How to complete this task: Output all of the records word for word and drop the images.

Supplied data:
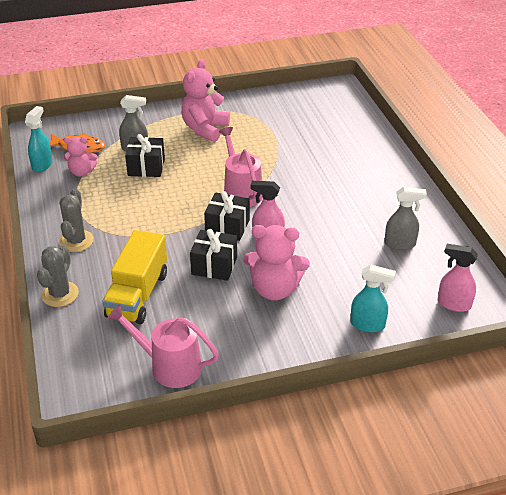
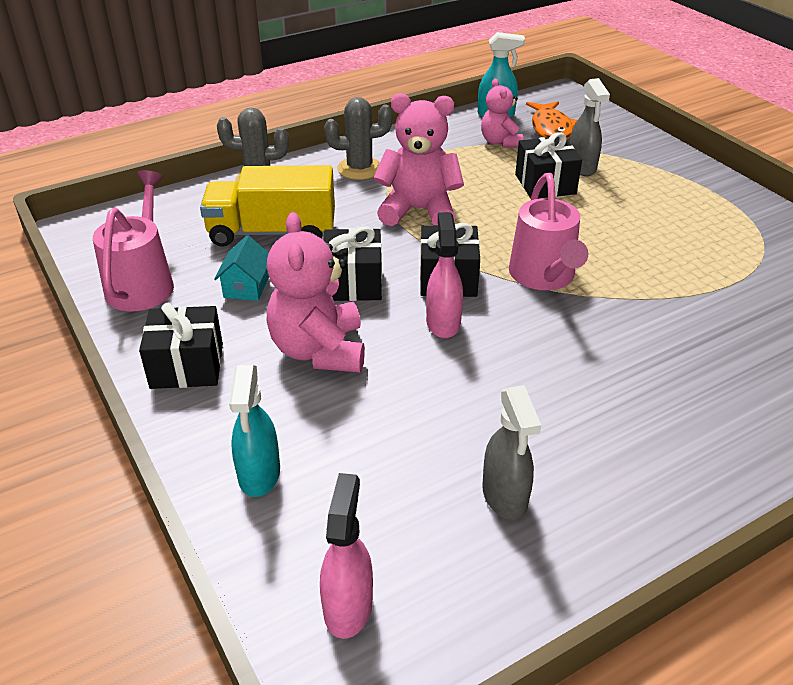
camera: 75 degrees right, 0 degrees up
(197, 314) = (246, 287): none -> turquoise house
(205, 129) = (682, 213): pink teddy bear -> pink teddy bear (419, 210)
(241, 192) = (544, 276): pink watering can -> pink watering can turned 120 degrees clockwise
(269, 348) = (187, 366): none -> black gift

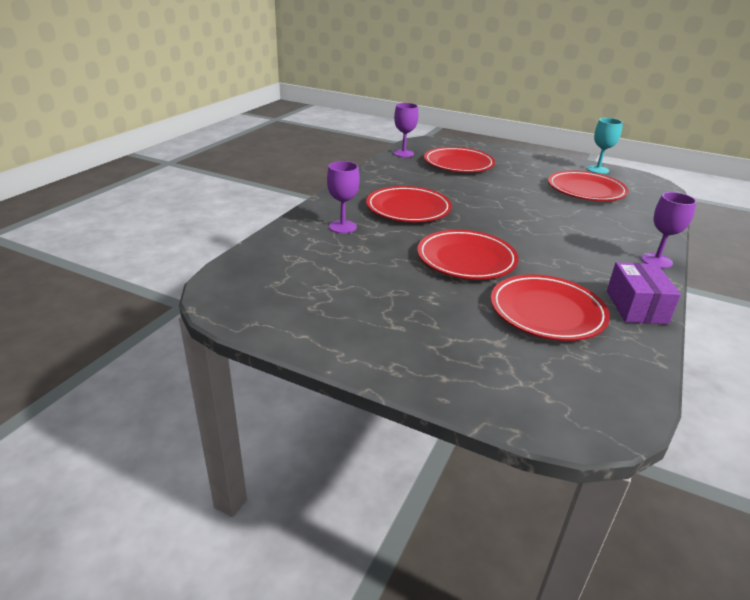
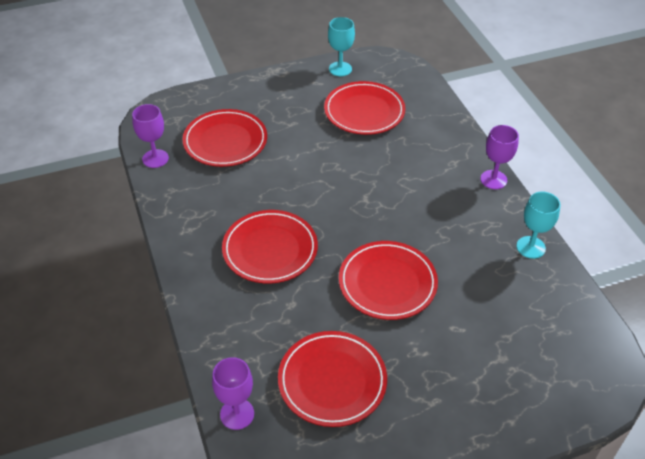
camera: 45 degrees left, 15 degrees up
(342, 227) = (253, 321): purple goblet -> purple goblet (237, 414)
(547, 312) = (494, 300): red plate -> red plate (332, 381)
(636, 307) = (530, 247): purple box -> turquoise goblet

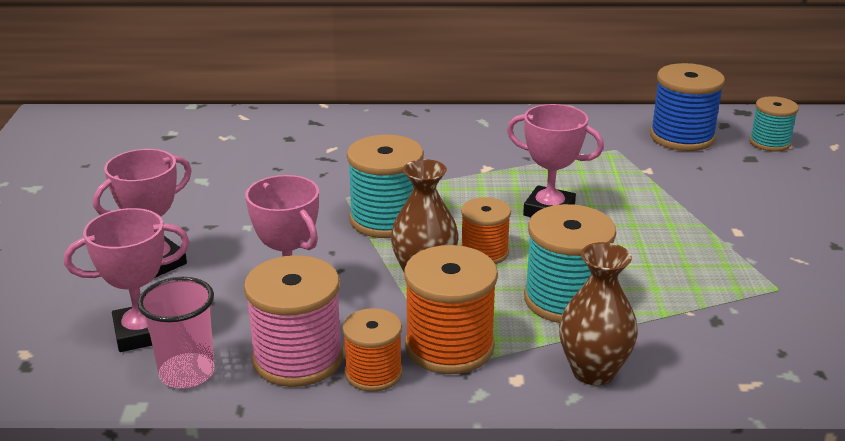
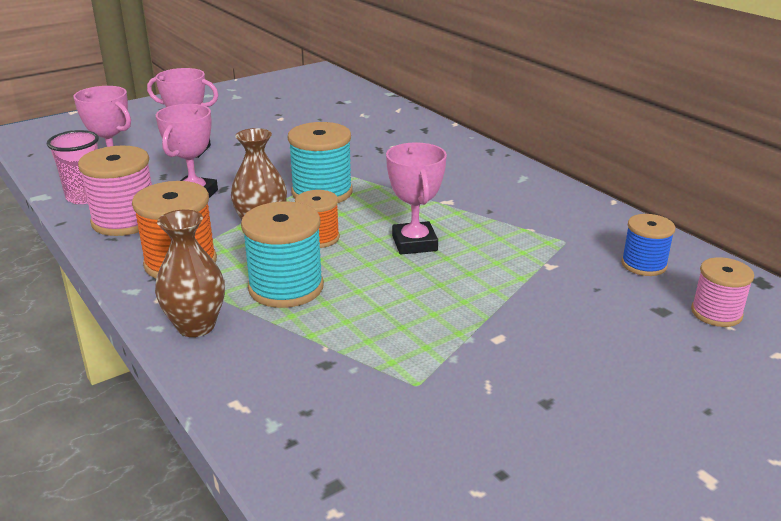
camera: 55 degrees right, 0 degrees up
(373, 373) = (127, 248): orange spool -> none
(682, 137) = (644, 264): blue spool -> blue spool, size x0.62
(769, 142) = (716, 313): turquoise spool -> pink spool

Task answer:
camera: 75 degrees right, 0 degrees up
(197, 314) = (246, 287): none -> turquoise house
(205, 129) = (682, 213): pink teddy bear -> pink teddy bear (419, 210)
(241, 192) = (544, 276): pink watering can -> pink watering can turned 120 degrees clockwise
(269, 348) = (187, 366): none -> black gift

camera: 45 degrees left, 15 degrees up
(342, 227) = (253, 321): purple goblet -> purple goblet (237, 414)
(547, 312) = (494, 300): red plate -> red plate (332, 381)
(636, 307) = (530, 247): purple box -> turquoise goblet

camera: 55 degrees right, 0 degrees up
(373, 373) = (127, 248): orange spool -> none
(682, 137) = (644, 264): blue spool -> blue spool, size x0.62
(769, 142) = (716, 313): turquoise spool -> pink spool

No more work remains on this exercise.